== Data records ==

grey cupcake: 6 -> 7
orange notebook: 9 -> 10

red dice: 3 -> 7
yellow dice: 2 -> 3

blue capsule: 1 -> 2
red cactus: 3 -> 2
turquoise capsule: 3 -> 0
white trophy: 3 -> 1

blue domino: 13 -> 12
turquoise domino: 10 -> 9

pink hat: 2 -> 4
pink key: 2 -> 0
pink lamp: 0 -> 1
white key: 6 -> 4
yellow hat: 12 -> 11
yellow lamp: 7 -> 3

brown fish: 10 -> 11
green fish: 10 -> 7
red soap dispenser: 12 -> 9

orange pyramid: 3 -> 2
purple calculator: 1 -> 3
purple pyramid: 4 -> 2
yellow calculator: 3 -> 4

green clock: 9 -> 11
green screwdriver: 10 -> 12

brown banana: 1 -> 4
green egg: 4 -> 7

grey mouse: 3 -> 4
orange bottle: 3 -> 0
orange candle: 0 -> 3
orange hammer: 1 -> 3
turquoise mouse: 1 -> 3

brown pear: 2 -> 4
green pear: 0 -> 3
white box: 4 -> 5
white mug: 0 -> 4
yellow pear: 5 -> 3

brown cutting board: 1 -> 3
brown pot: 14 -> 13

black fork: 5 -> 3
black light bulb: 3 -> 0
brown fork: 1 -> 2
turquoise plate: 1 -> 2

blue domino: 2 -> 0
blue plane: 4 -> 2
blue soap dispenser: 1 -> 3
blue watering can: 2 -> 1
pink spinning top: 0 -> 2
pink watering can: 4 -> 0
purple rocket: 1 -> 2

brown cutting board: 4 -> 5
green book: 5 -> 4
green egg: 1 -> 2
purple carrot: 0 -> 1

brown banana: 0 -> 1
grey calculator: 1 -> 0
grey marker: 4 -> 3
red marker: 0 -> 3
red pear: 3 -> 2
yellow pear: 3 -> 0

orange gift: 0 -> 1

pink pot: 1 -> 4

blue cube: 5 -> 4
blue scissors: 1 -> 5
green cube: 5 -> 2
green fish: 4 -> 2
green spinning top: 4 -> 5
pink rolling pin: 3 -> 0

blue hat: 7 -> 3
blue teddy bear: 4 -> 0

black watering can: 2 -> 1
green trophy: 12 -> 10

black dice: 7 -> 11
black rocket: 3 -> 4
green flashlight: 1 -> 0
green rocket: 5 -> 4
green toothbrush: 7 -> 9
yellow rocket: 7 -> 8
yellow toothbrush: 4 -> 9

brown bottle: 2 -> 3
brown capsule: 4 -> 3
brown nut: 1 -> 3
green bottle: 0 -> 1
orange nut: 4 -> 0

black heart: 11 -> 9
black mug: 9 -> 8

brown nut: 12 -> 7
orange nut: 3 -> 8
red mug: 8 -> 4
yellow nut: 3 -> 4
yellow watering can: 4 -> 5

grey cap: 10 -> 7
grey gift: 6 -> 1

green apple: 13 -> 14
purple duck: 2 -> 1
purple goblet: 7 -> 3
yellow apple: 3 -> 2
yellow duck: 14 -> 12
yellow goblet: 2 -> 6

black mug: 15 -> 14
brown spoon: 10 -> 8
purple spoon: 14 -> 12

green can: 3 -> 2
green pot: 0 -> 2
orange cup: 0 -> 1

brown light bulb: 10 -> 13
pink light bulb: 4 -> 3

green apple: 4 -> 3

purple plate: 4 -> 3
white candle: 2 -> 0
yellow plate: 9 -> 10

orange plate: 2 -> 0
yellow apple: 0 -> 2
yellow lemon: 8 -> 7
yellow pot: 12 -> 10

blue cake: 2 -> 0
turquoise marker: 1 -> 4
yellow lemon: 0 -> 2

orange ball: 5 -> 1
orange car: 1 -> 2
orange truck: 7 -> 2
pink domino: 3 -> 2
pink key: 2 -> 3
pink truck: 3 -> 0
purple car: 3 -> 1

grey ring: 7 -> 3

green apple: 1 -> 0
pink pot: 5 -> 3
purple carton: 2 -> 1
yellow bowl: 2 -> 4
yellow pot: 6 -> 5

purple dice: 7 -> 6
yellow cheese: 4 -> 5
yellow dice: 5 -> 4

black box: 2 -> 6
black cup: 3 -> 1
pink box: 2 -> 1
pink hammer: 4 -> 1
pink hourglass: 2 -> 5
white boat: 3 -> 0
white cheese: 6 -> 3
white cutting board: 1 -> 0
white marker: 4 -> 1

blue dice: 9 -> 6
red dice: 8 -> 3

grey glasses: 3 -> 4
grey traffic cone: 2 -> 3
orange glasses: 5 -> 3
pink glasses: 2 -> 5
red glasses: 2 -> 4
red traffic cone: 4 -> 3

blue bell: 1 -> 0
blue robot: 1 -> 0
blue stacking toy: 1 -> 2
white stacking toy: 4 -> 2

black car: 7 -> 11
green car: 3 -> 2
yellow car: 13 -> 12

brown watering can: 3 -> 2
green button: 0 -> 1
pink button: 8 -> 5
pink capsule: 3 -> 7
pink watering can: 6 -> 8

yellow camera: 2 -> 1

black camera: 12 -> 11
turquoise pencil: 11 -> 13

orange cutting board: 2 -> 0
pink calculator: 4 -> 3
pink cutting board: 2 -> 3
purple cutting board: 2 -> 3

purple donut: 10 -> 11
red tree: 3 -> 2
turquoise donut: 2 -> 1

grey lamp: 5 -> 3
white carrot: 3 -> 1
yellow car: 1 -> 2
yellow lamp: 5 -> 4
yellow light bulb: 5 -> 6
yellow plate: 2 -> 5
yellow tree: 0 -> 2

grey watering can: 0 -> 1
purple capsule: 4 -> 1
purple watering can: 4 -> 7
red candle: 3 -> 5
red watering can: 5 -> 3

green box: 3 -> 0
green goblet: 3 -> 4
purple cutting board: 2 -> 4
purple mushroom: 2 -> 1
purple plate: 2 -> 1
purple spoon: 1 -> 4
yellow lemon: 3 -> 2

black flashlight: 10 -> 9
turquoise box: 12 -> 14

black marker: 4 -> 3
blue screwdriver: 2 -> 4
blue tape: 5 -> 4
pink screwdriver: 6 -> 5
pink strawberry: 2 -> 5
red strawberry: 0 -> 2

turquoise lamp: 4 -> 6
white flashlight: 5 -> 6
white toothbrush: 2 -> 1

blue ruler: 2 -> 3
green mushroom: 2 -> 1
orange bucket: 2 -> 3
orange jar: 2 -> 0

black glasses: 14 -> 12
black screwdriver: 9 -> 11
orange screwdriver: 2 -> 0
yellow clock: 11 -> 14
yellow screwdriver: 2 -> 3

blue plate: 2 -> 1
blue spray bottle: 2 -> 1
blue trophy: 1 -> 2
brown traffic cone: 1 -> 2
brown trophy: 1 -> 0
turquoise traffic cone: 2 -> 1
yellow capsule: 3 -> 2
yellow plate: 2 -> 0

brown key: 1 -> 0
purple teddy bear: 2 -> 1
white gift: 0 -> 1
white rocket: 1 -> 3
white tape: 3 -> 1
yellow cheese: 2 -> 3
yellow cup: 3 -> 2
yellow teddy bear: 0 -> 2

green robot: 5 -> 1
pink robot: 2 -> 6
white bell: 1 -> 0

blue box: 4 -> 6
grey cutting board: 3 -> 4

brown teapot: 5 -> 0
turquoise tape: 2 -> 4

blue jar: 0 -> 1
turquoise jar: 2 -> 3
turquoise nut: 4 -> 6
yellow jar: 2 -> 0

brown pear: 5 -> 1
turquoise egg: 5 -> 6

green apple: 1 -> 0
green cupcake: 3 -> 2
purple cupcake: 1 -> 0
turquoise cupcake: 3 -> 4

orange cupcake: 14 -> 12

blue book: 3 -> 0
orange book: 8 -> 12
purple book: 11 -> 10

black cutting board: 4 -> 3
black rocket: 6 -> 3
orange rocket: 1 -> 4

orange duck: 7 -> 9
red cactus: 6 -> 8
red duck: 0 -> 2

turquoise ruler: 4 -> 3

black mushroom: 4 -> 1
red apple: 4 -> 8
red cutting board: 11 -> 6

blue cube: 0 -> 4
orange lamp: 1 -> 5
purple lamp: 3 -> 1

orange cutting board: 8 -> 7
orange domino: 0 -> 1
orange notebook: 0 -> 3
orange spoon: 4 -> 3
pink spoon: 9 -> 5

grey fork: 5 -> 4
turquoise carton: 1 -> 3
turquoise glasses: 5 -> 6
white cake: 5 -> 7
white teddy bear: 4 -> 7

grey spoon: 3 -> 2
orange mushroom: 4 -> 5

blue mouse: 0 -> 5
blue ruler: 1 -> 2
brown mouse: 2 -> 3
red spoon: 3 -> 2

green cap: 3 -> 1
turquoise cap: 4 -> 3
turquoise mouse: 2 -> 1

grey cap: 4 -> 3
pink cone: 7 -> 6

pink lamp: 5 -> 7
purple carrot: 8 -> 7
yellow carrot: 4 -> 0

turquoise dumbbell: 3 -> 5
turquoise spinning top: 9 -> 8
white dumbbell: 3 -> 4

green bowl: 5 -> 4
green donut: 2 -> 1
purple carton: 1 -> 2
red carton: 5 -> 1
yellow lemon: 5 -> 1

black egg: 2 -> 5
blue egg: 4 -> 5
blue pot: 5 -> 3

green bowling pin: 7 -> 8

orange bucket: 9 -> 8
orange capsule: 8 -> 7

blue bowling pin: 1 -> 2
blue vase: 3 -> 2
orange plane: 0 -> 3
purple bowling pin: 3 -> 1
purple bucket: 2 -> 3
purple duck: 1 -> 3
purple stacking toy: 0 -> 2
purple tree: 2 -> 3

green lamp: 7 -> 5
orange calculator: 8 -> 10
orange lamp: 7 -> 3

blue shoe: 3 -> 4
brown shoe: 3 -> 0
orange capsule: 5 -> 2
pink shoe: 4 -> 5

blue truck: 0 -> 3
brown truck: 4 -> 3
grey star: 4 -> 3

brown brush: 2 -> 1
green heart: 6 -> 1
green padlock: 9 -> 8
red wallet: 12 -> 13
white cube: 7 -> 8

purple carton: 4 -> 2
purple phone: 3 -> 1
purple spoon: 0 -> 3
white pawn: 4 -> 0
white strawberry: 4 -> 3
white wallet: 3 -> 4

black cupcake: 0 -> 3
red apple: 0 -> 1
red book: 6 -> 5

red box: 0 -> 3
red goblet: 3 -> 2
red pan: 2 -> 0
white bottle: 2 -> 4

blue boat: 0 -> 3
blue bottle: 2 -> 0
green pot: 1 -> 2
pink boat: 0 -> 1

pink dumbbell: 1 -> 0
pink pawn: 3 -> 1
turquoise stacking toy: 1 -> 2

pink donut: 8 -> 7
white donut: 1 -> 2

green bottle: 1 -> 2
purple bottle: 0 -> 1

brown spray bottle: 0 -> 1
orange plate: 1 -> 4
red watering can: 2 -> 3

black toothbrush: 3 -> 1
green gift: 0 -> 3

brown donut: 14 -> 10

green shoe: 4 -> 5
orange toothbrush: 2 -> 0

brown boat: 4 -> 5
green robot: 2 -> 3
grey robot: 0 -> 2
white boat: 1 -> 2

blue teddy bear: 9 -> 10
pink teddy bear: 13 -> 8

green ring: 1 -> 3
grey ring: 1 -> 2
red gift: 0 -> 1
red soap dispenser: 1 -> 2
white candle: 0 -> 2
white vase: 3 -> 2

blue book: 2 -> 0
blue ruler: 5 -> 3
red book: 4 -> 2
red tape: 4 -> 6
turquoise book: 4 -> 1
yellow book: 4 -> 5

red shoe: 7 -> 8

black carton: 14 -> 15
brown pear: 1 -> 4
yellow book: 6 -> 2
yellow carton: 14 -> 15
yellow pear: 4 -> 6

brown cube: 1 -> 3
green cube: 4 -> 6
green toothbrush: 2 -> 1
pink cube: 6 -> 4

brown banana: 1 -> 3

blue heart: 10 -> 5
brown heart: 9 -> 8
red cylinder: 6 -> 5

===

» What to do: Take the lines above from the first through the one containing "green book: 5 -> 4" and reproduce them exactly; include nothing else.

» Answer space:
grey cupcake: 6 -> 7
orange notebook: 9 -> 10

red dice: 3 -> 7
yellow dice: 2 -> 3

blue capsule: 1 -> 2
red cactus: 3 -> 2
turquoise capsule: 3 -> 0
white trophy: 3 -> 1

blue domino: 13 -> 12
turquoise domino: 10 -> 9

pink hat: 2 -> 4
pink key: 2 -> 0
pink lamp: 0 -> 1
white key: 6 -> 4
yellow hat: 12 -> 11
yellow lamp: 7 -> 3

brown fish: 10 -> 11
green fish: 10 -> 7
red soap dispenser: 12 -> 9

orange pyramid: 3 -> 2
purple calculator: 1 -> 3
purple pyramid: 4 -> 2
yellow calculator: 3 -> 4

green clock: 9 -> 11
green screwdriver: 10 -> 12

brown banana: 1 -> 4
green egg: 4 -> 7

grey mouse: 3 -> 4
orange bottle: 3 -> 0
orange candle: 0 -> 3
orange hammer: 1 -> 3
turquoise mouse: 1 -> 3

brown pear: 2 -> 4
green pear: 0 -> 3
white box: 4 -> 5
white mug: 0 -> 4
yellow pear: 5 -> 3

brown cutting board: 1 -> 3
brown pot: 14 -> 13

black fork: 5 -> 3
black light bulb: 3 -> 0
brown fork: 1 -> 2
turquoise plate: 1 -> 2

blue domino: 2 -> 0
blue plane: 4 -> 2
blue soap dispenser: 1 -> 3
blue watering can: 2 -> 1
pink spinning top: 0 -> 2
pink watering can: 4 -> 0
purple rocket: 1 -> 2

brown cutting board: 4 -> 5
green book: 5 -> 4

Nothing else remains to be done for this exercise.